WORK INSTRUCTIONS: Repeat the lines below exactly as written, please, from the line with "R3: 2.2k (IND, T17) -> 2.2k (VBUS, VREF)" to the line with "SW3: none -> button (EN2, GND)", both lines included, and no others.
*** DATASET RECORDS
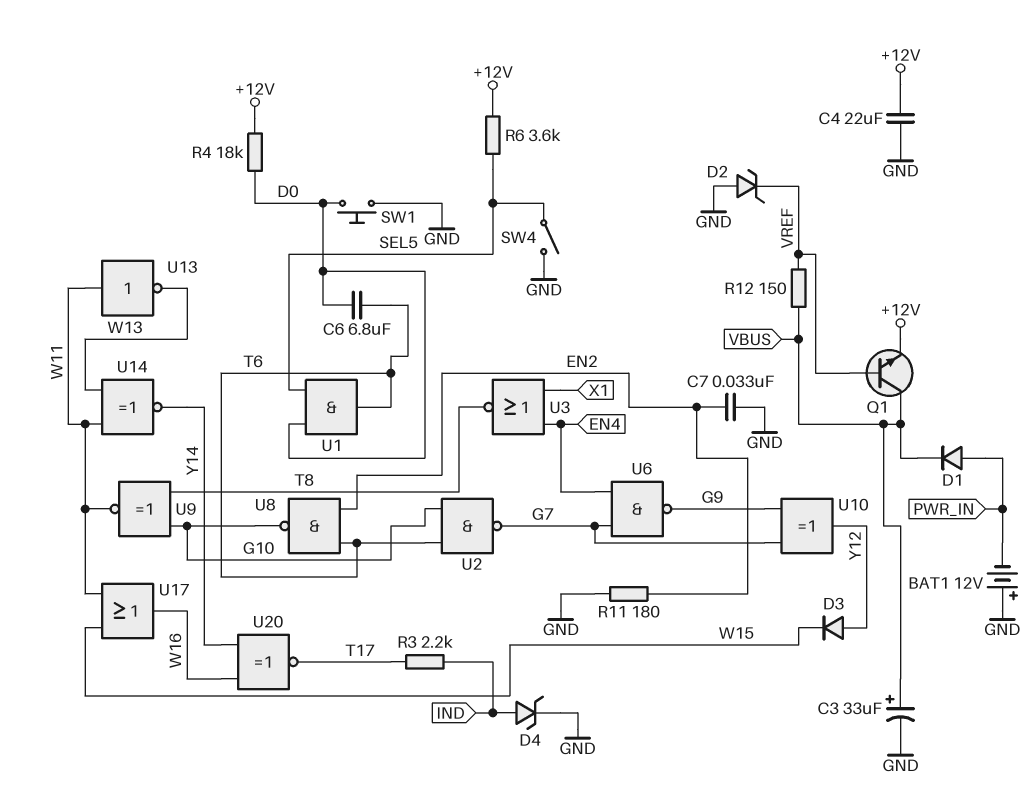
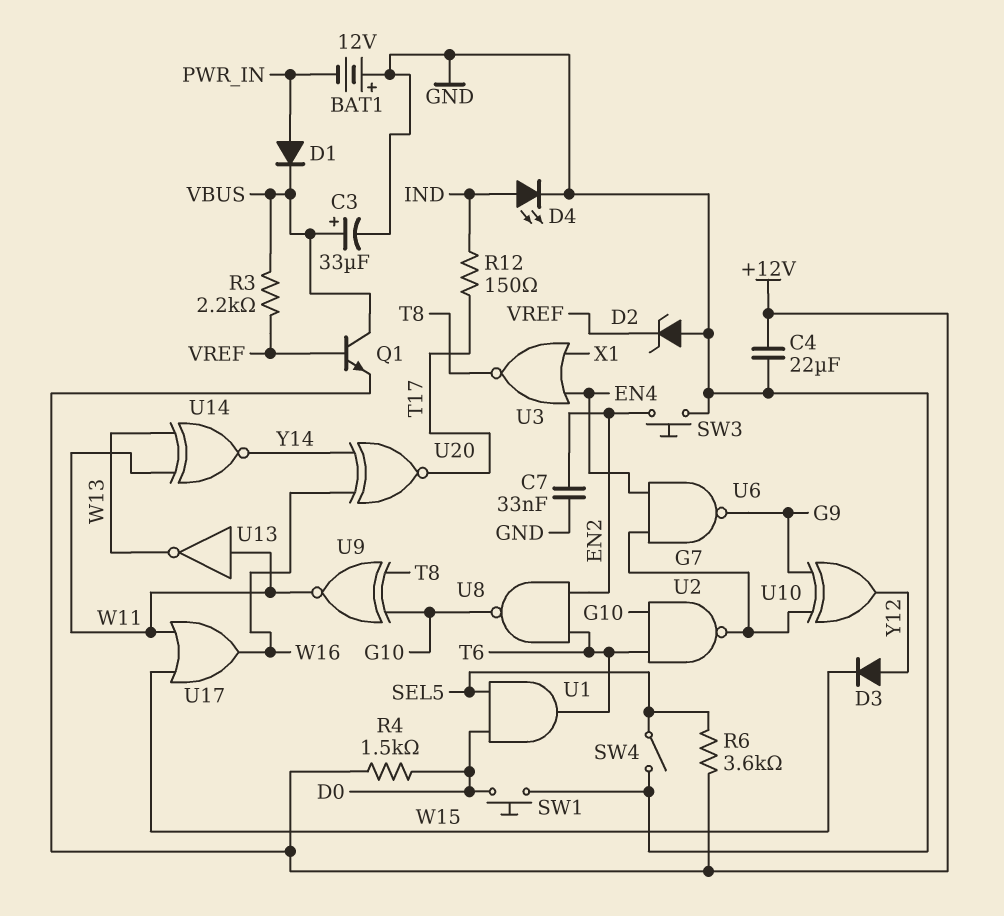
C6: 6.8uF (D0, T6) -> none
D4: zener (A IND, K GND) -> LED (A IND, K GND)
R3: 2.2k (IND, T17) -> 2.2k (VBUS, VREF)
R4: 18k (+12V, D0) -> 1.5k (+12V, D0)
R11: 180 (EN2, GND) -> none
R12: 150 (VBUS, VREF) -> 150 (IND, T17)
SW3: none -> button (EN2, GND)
******
*** DATASET RECORDS
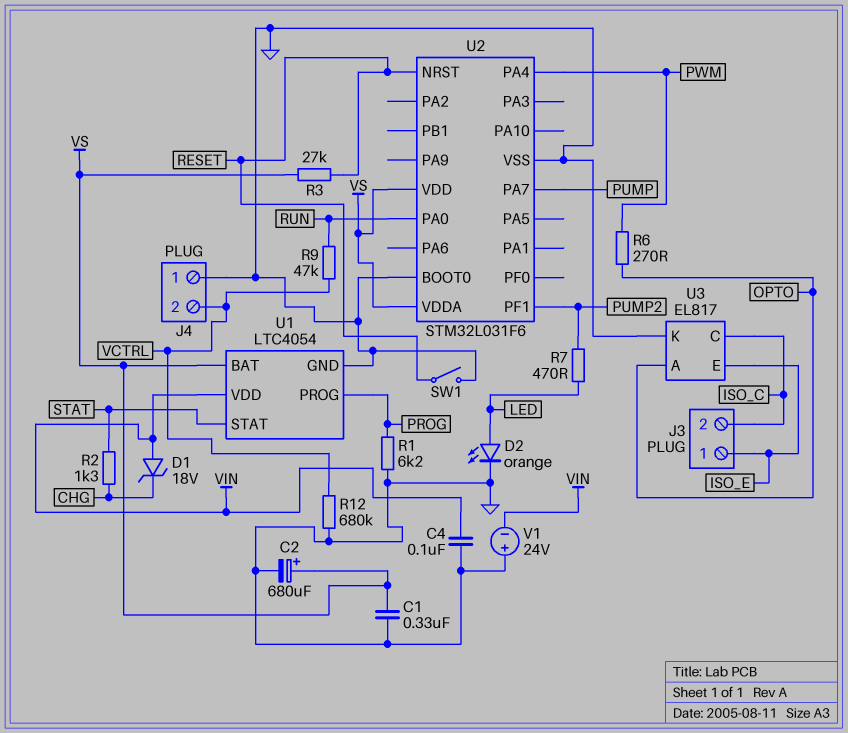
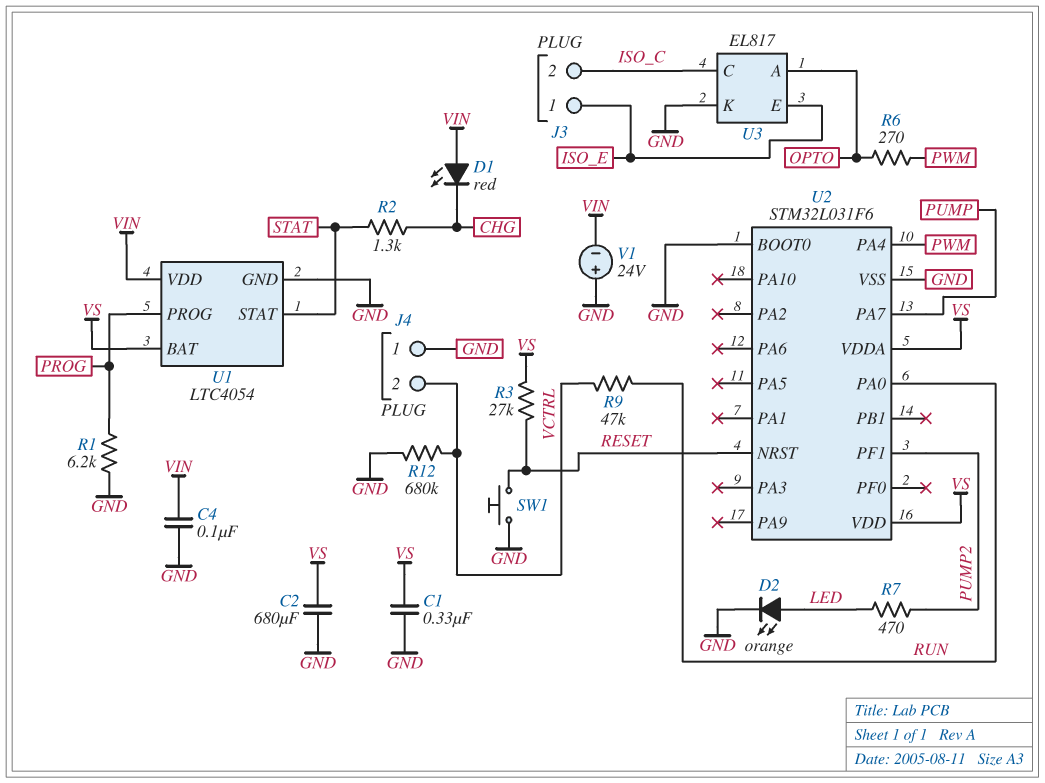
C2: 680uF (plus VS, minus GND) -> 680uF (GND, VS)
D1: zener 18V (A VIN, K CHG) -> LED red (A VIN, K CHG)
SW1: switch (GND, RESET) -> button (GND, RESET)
******
EXERCISE RESULT:
R3: 2.2k (IND, T17) -> 2.2k (VBUS, VREF)
R4: 18k (+12V, D0) -> 1.5k (+12V, D0)
R11: 180 (EN2, GND) -> none
R12: 150 (VBUS, VREF) -> 150 (IND, T17)
SW3: none -> button (EN2, GND)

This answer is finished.